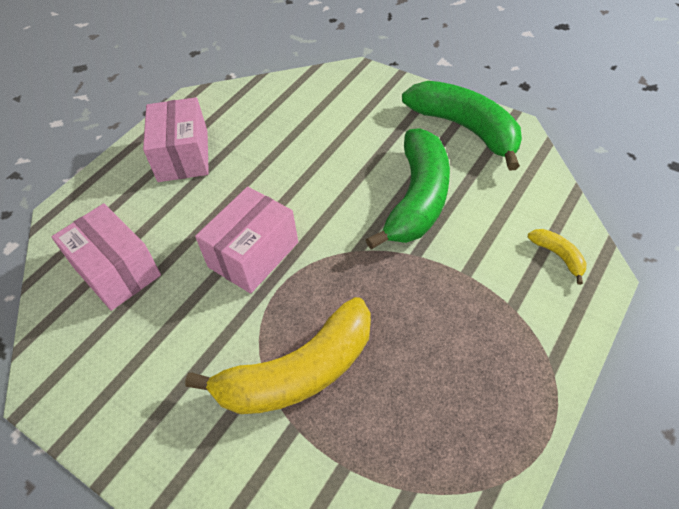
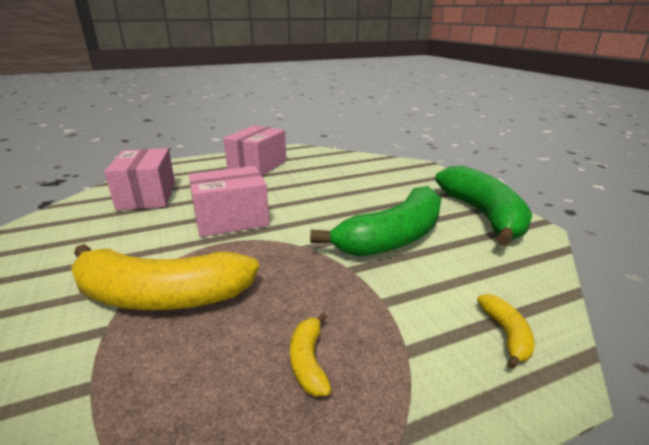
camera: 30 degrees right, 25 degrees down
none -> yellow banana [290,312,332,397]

* * *

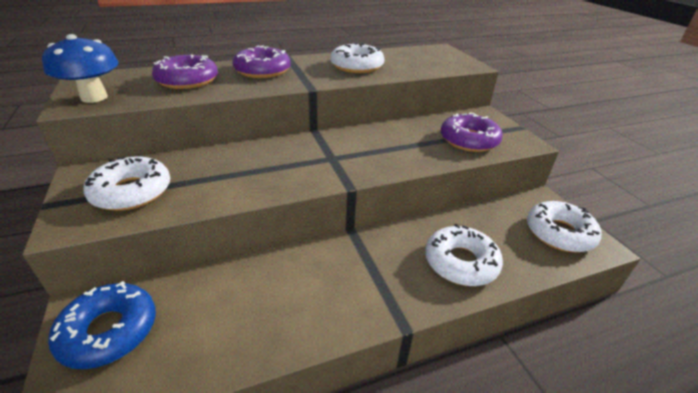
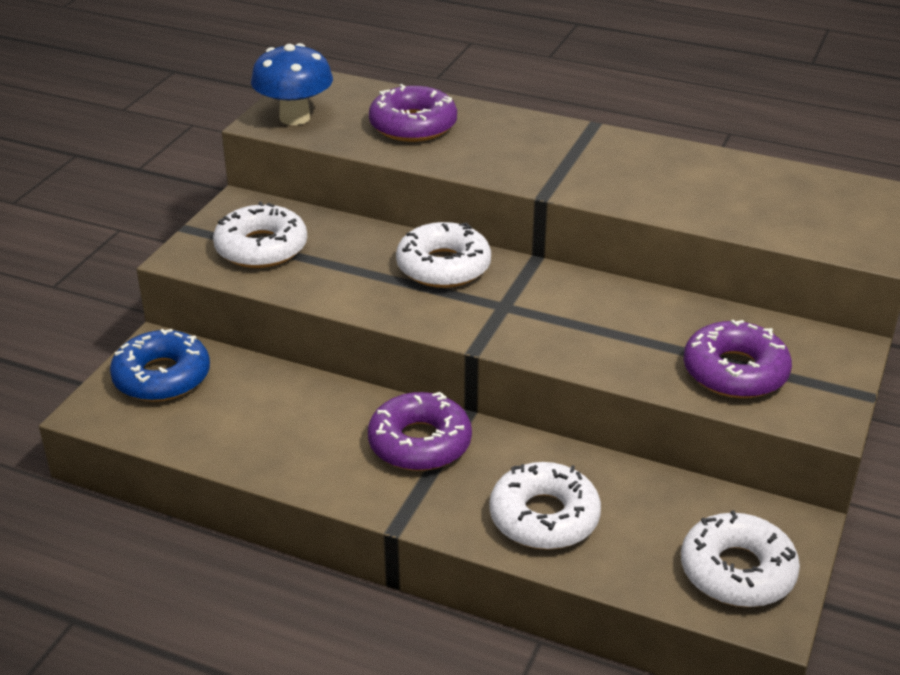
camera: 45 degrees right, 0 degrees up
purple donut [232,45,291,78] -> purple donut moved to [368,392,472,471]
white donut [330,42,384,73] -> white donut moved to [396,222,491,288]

__Action item__.
Reproduce word for word the material above, starting with the line that has "purple donut [232,45,291,78]" and stopping after the line that has "white donut [330,42,384,73]".

__Written response__.
purple donut [232,45,291,78] -> purple donut moved to [368,392,472,471]
white donut [330,42,384,73] -> white donut moved to [396,222,491,288]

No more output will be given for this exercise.